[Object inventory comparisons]
····················
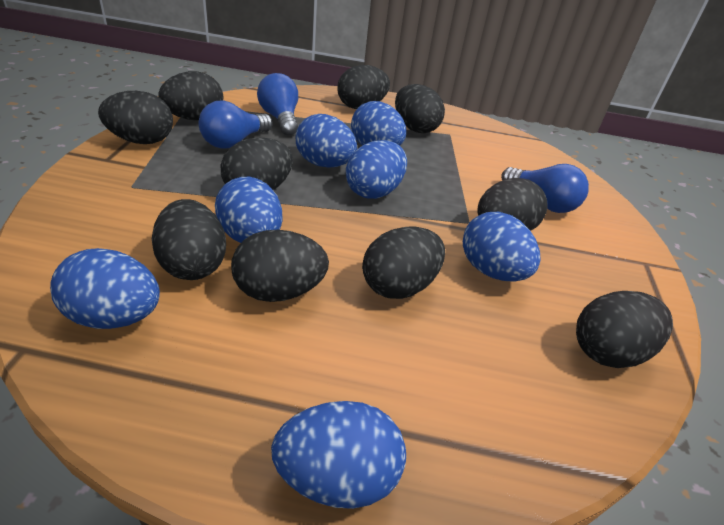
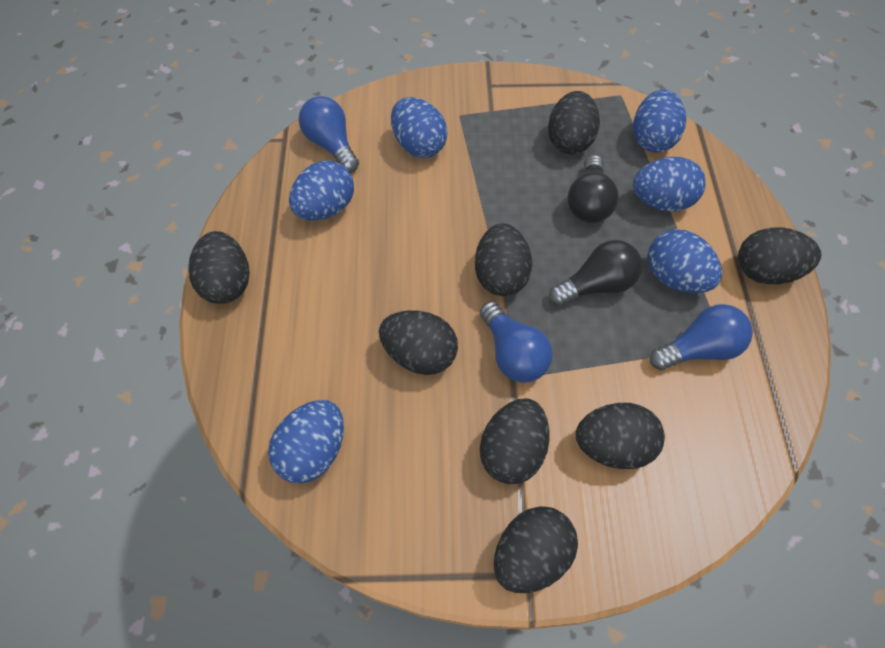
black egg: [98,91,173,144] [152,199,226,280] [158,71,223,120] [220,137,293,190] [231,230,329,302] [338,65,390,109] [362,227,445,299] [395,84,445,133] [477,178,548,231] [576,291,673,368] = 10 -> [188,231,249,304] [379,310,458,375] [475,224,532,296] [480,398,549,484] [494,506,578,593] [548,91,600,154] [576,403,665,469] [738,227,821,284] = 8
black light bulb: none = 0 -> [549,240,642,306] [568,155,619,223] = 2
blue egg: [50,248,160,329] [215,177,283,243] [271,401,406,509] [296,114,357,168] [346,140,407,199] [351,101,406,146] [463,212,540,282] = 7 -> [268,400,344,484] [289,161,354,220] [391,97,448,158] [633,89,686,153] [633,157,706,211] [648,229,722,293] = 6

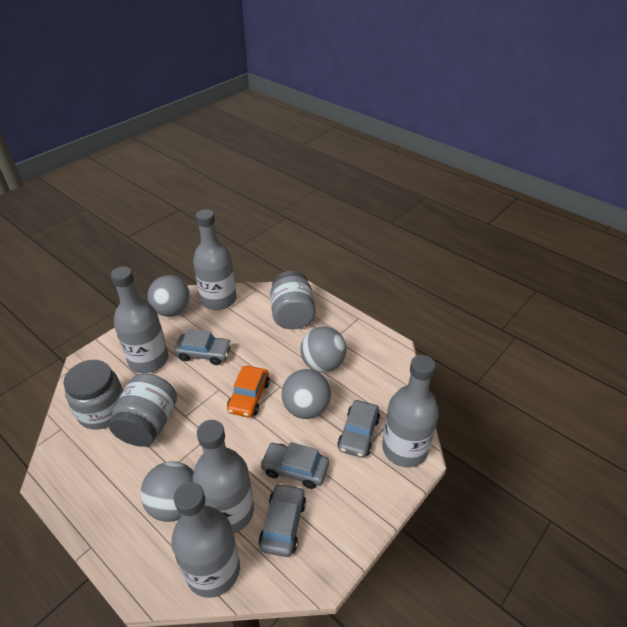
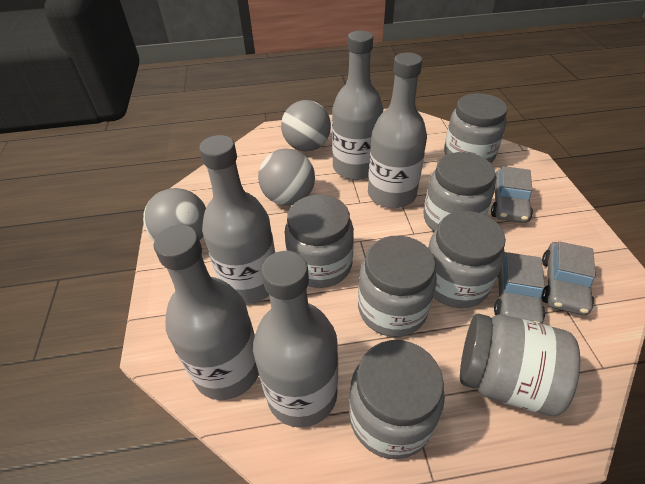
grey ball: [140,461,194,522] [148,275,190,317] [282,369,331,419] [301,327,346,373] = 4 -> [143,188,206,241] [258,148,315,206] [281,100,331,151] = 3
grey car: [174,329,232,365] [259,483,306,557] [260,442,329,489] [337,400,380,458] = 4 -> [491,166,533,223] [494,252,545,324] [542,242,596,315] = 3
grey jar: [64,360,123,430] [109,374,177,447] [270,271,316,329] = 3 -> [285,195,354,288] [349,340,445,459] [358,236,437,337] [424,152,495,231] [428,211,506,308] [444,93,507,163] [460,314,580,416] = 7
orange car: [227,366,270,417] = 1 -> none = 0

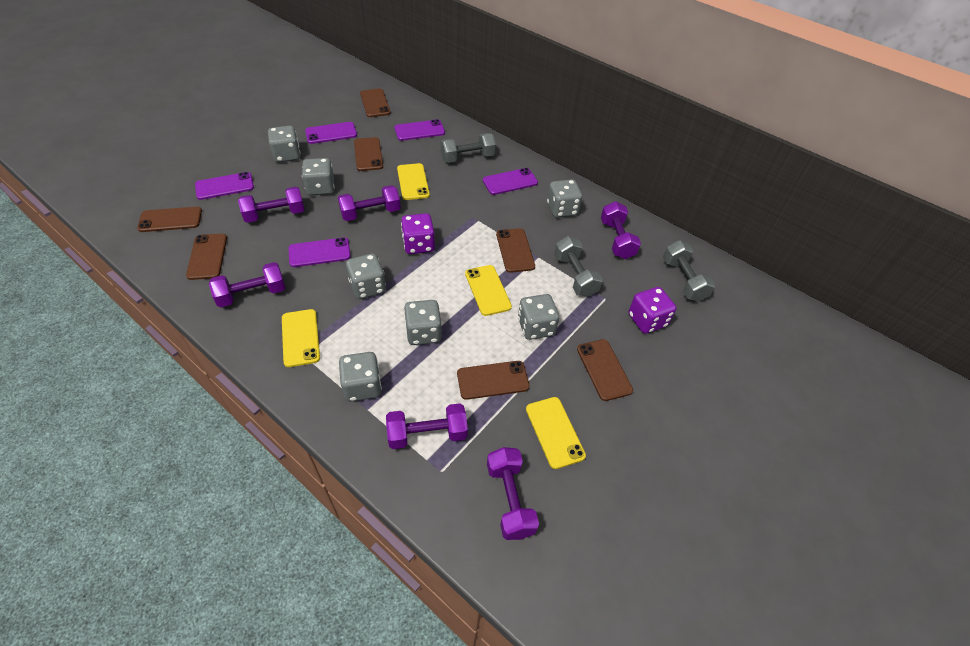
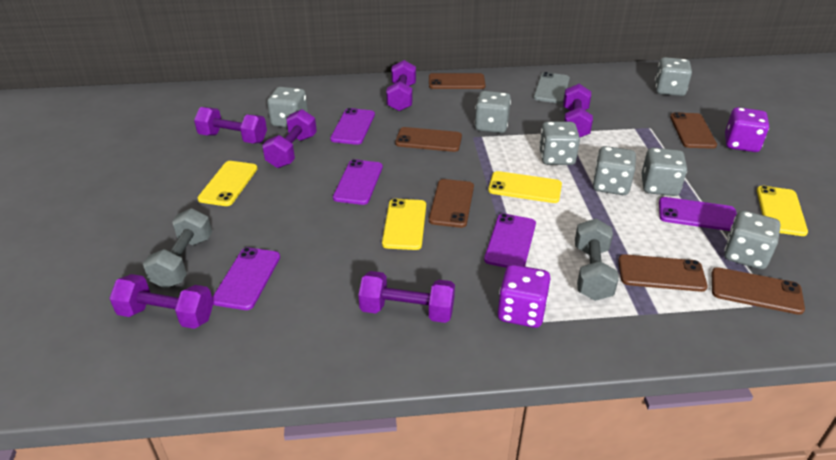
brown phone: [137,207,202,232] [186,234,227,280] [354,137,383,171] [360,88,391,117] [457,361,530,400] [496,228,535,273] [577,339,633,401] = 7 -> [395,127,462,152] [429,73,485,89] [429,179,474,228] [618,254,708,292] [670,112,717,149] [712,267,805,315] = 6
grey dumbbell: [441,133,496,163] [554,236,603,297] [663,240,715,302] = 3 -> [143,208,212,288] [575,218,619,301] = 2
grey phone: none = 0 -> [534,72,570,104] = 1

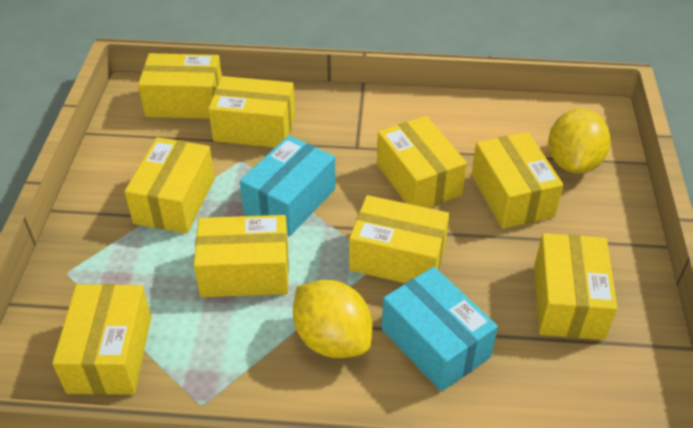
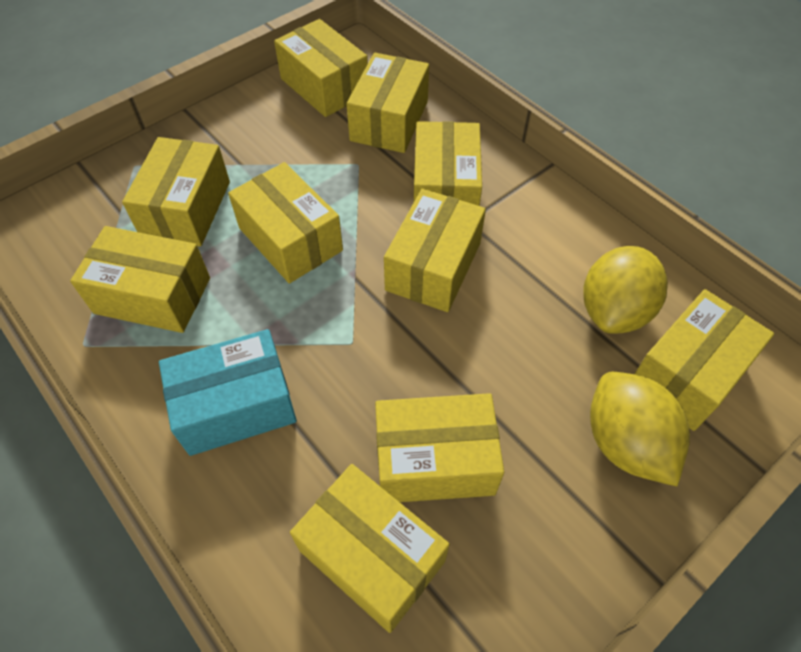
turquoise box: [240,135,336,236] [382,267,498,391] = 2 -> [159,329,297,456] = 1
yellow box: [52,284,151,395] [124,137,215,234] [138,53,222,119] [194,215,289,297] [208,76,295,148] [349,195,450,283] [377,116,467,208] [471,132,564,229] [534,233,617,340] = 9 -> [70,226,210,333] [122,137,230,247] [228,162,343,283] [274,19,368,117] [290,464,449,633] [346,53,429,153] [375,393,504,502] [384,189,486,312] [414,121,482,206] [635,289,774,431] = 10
····················
> TASK DESCRIPTION
The lines above from the one with "grey ball: [140,461,194,522]" through the one with "grey jar: [64,360,123,430]" are to be duplicated exactly, ends included, with nothing added.

> TASK RESULT
grey ball: [140,461,194,522] [148,275,190,317] [282,369,331,419] [301,327,346,373] = 4 -> [143,188,206,241] [258,148,315,206] [281,100,331,151] = 3
grey car: [174,329,232,365] [259,483,306,557] [260,442,329,489] [337,400,380,458] = 4 -> [491,166,533,223] [494,252,545,324] [542,242,596,315] = 3
grey jar: [64,360,123,430] [109,374,177,447] [270,271,316,329] = 3 -> [285,195,354,288] [349,340,445,459] [358,236,437,337] [424,152,495,231] [428,211,506,308] [444,93,507,163] [460,314,580,416] = 7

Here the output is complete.